_ЗАДАНИЕ_
Назовите количество строк материала, в которых есть слово «tuplet». В ответе укажите только число.
------ ИСХОДНЫЕ ДАННЫЕ ------
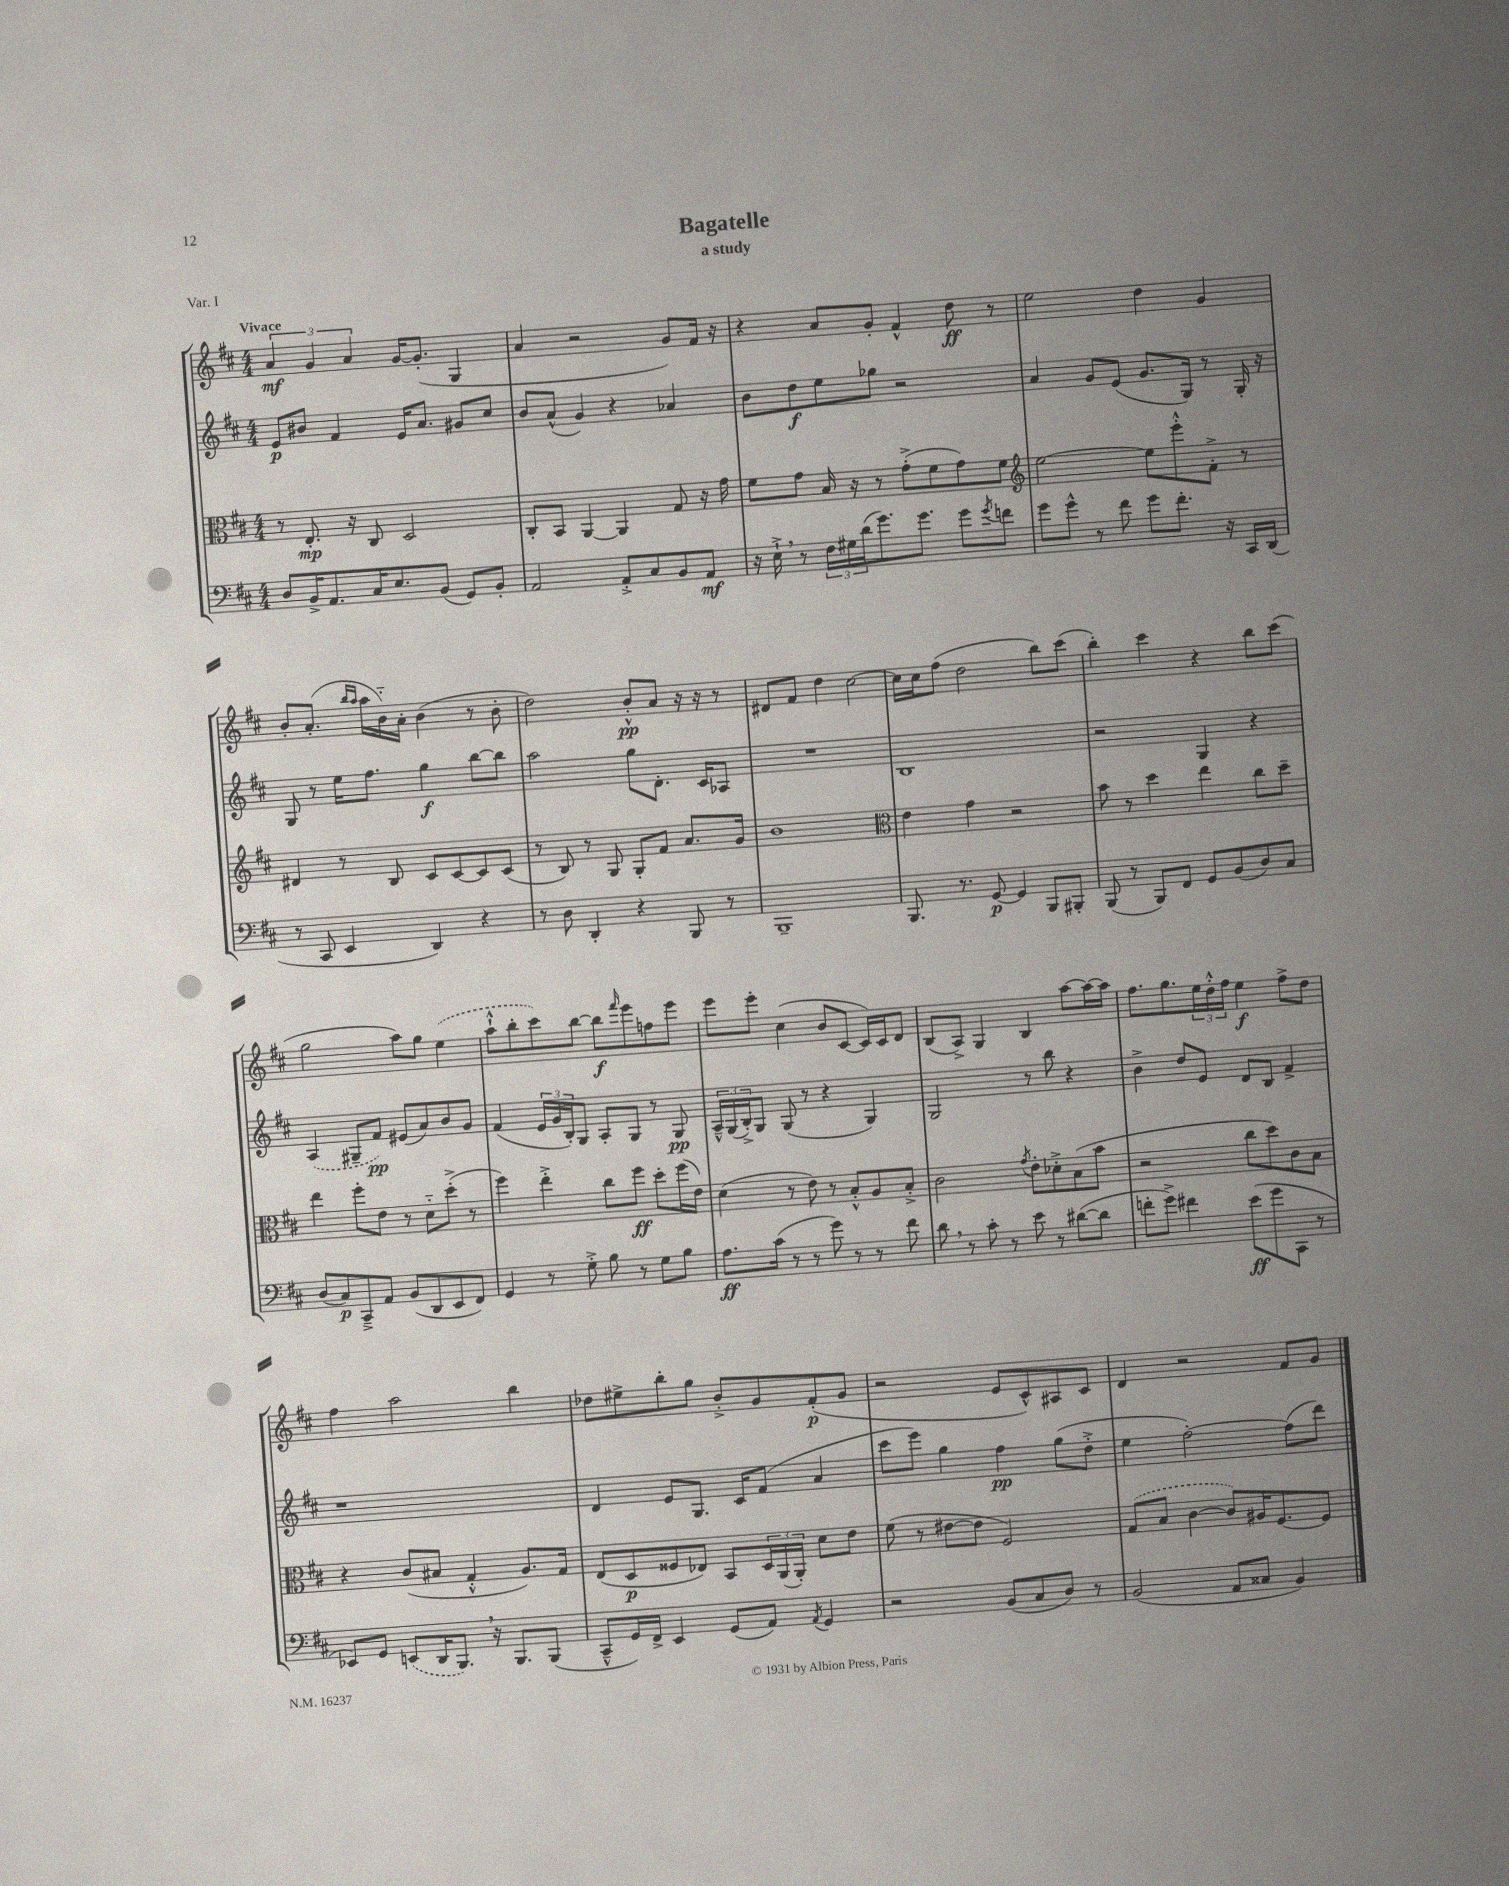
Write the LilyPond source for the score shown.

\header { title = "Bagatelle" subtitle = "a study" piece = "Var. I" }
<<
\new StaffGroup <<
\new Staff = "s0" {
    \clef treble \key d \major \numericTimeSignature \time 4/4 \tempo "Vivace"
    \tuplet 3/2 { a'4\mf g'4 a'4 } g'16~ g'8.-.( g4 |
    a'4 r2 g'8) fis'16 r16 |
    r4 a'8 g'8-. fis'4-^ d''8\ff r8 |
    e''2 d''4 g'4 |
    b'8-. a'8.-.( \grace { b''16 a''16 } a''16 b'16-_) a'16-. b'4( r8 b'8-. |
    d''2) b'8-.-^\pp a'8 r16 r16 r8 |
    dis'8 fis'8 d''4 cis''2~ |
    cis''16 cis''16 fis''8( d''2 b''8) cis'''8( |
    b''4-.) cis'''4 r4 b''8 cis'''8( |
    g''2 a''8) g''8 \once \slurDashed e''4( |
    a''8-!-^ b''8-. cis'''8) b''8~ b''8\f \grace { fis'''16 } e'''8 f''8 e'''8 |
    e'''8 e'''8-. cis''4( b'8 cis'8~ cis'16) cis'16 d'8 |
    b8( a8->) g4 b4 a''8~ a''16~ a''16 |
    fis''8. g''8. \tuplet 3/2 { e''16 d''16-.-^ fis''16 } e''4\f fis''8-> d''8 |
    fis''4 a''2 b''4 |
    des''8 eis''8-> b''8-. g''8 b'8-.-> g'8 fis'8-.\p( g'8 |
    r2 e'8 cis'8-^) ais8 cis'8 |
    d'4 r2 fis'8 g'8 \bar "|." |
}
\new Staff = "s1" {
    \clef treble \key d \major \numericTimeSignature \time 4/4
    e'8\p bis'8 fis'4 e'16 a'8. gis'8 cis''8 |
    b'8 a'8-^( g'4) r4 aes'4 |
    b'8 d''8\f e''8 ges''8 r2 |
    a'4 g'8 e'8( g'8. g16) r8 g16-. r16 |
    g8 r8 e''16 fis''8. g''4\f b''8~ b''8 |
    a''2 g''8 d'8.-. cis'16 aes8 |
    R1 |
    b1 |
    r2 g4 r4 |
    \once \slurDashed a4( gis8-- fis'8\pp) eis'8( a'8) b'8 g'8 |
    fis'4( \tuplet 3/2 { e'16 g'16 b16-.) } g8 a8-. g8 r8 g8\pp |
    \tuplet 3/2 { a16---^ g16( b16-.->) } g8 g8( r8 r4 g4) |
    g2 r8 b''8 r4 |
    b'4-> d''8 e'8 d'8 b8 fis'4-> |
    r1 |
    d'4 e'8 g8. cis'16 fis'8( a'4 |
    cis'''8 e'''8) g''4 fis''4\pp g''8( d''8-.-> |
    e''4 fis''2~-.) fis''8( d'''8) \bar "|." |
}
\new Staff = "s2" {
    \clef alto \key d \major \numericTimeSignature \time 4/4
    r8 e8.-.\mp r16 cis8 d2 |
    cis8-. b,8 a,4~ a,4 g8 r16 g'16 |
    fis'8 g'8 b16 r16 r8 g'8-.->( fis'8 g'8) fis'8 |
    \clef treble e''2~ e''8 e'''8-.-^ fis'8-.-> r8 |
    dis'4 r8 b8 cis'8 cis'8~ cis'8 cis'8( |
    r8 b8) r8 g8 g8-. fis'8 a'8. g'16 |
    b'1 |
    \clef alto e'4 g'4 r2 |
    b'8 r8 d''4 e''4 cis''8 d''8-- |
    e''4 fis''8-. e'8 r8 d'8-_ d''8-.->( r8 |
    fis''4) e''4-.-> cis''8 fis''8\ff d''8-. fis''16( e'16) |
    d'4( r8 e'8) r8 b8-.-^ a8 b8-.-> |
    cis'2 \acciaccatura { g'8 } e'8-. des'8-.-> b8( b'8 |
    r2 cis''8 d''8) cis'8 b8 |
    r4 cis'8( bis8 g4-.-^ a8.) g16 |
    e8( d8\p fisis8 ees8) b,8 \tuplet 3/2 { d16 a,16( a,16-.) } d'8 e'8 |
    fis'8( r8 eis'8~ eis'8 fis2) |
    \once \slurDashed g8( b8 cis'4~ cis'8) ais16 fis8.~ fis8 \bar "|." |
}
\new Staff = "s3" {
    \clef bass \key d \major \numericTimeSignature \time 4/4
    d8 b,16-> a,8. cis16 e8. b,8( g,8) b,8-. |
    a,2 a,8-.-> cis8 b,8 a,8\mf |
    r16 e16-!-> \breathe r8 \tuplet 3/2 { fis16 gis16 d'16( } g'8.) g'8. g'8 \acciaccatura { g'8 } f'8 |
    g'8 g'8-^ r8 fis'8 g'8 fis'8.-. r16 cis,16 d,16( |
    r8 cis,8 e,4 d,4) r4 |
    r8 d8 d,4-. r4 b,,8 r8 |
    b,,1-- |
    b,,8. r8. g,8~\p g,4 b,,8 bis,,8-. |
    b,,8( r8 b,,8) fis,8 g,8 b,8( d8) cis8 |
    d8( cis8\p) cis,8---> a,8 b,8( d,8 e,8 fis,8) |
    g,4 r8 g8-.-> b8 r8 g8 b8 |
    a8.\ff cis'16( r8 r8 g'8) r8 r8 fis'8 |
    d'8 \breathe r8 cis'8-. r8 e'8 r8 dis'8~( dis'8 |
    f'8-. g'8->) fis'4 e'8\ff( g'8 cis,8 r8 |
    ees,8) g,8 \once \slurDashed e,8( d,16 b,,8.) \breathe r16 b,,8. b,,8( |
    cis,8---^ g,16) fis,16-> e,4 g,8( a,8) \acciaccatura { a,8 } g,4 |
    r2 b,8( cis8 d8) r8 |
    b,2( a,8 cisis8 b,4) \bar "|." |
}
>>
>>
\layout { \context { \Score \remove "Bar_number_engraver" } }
------
------ ИСХОДНЫЕ ДАННЫЕ ------
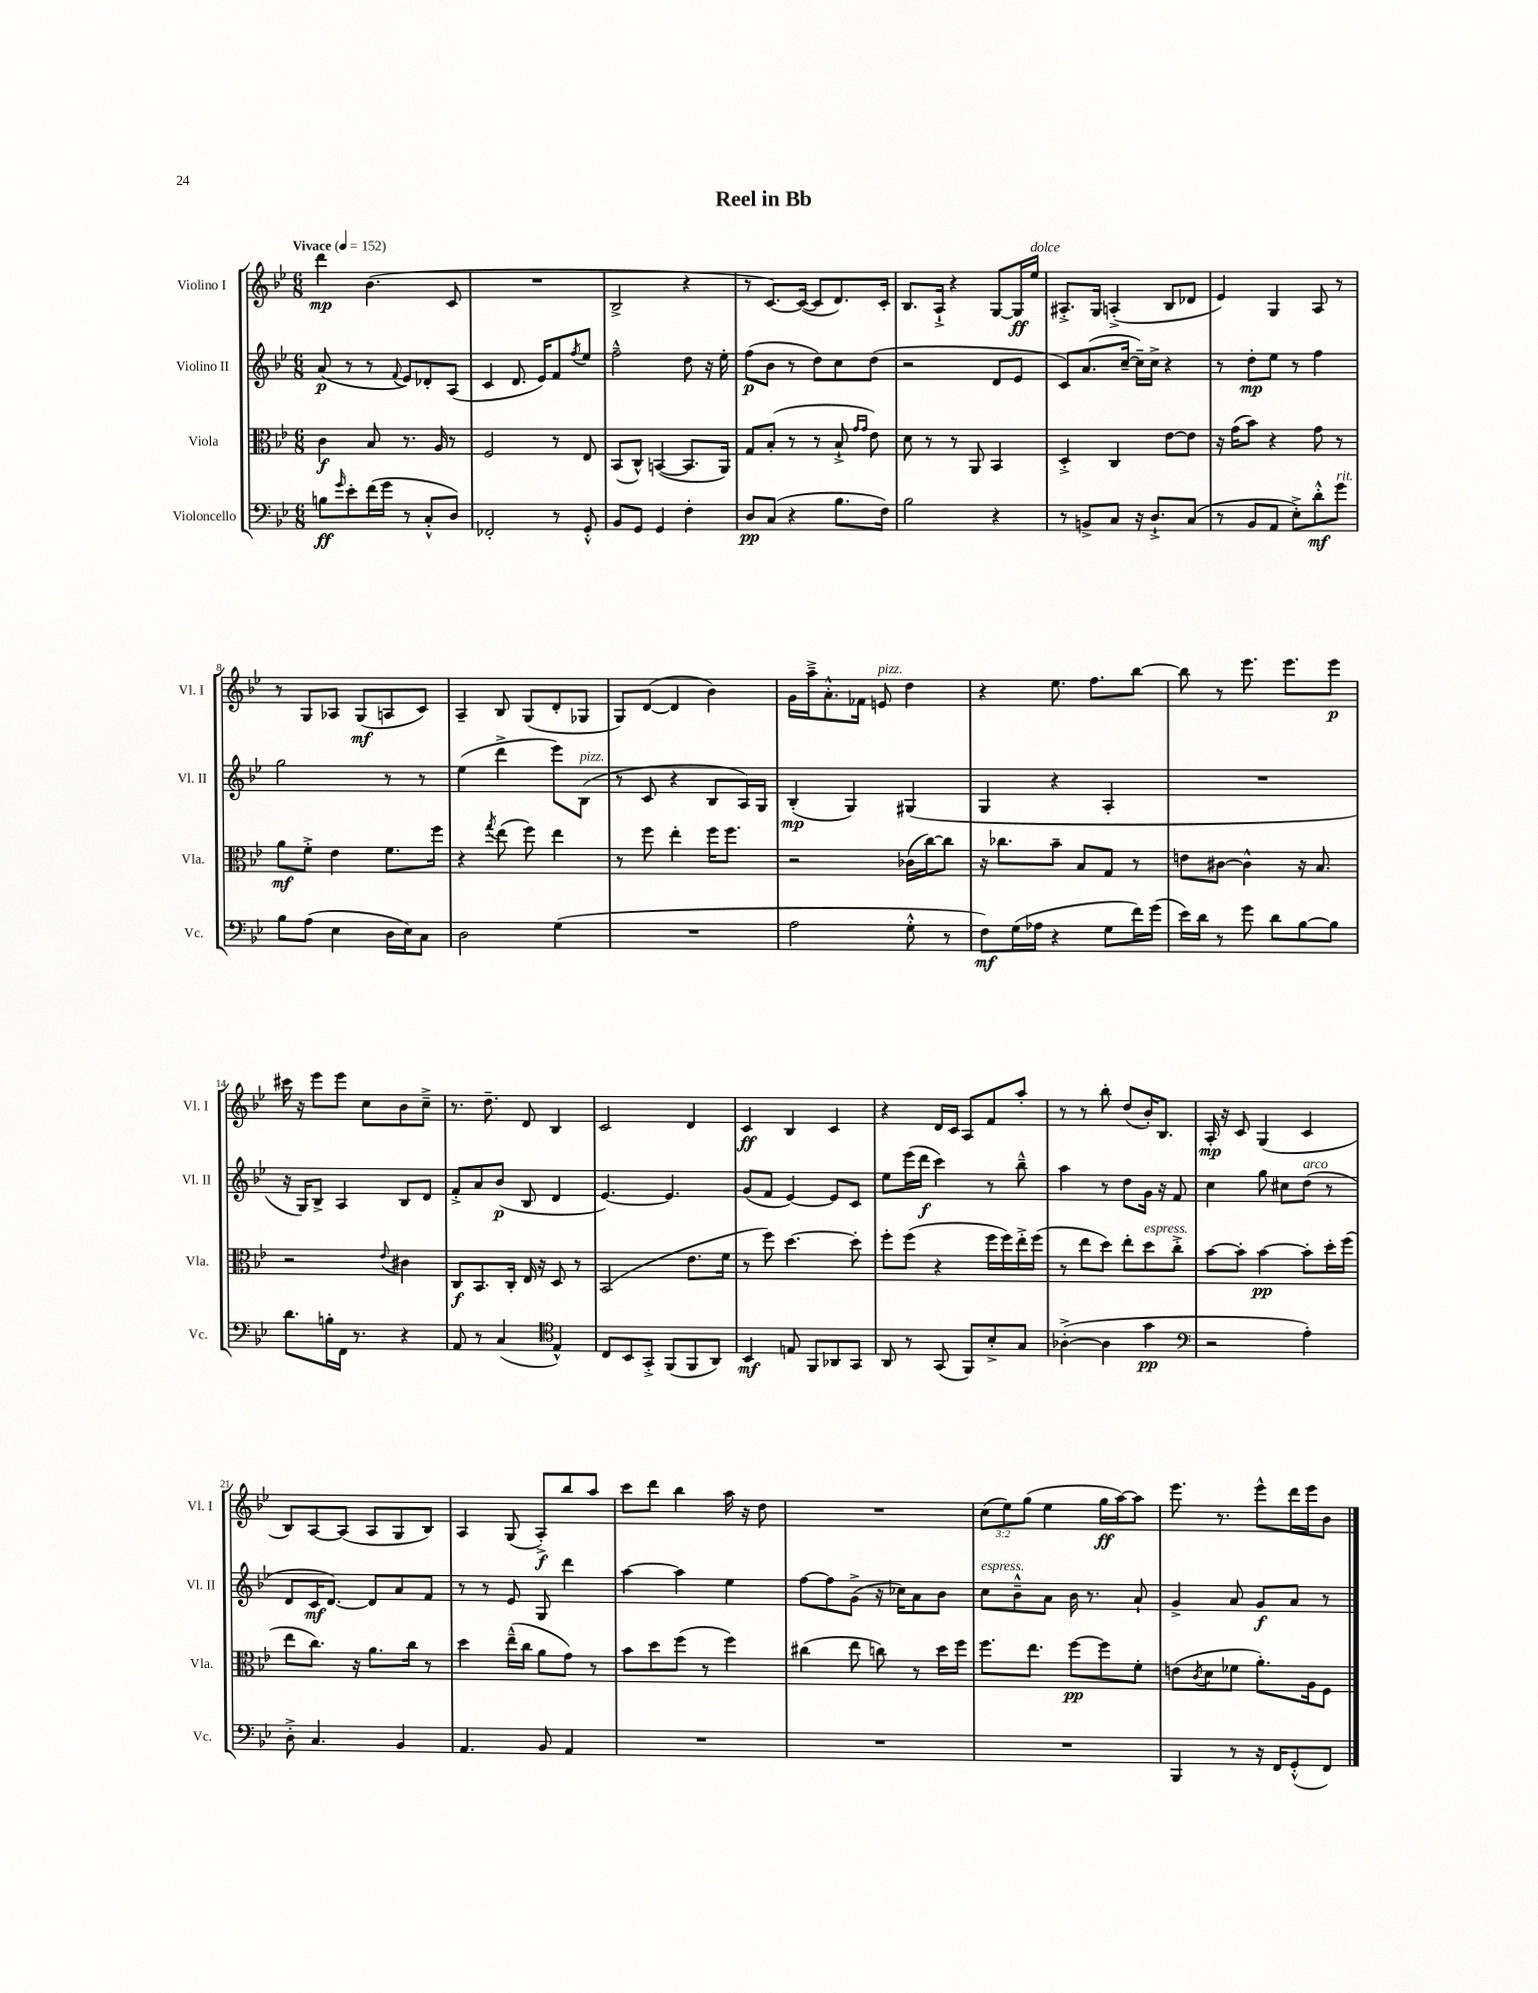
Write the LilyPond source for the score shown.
------
_ОТВЕТ К УПРАЖНЕНИЮ_
6